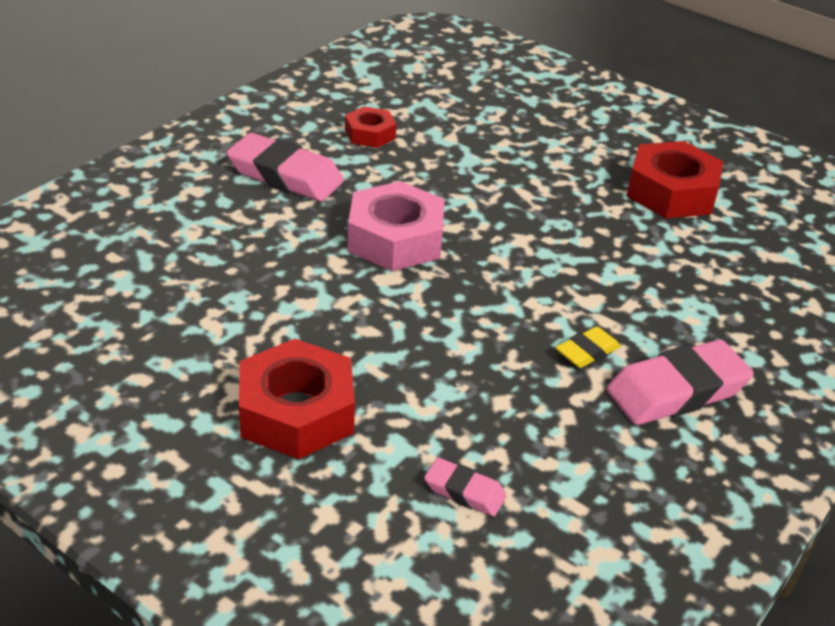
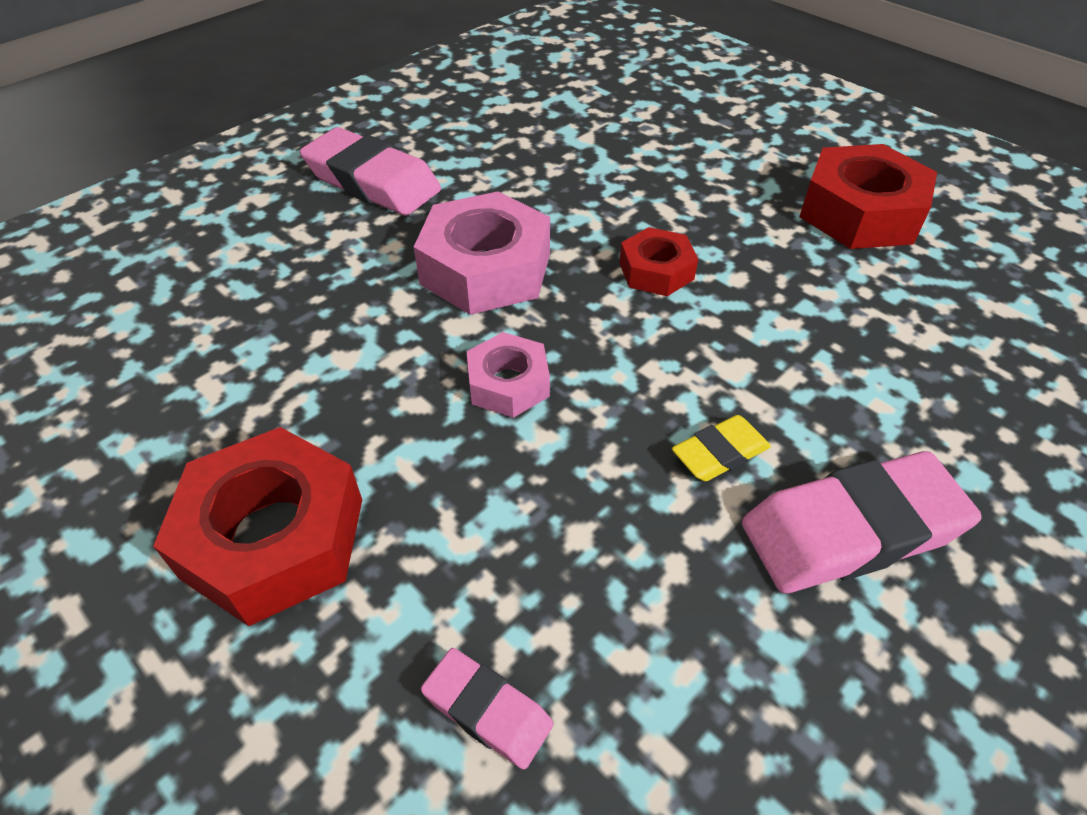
camera: 10 degrees right, 10 degrees up
(370, 134) = (489, 132): red nut -> red nut (656, 271)
(432, 315) = (508, 383): none -> pink nut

→ EXERCISE BRIEF
A word-for-word copy of all the data is required, minus the pictures.

→ ANSWER
camera: 10 degrees right, 10 degrees up
(370, 134) = (489, 132): red nut -> red nut (656, 271)
(432, 315) = (508, 383): none -> pink nut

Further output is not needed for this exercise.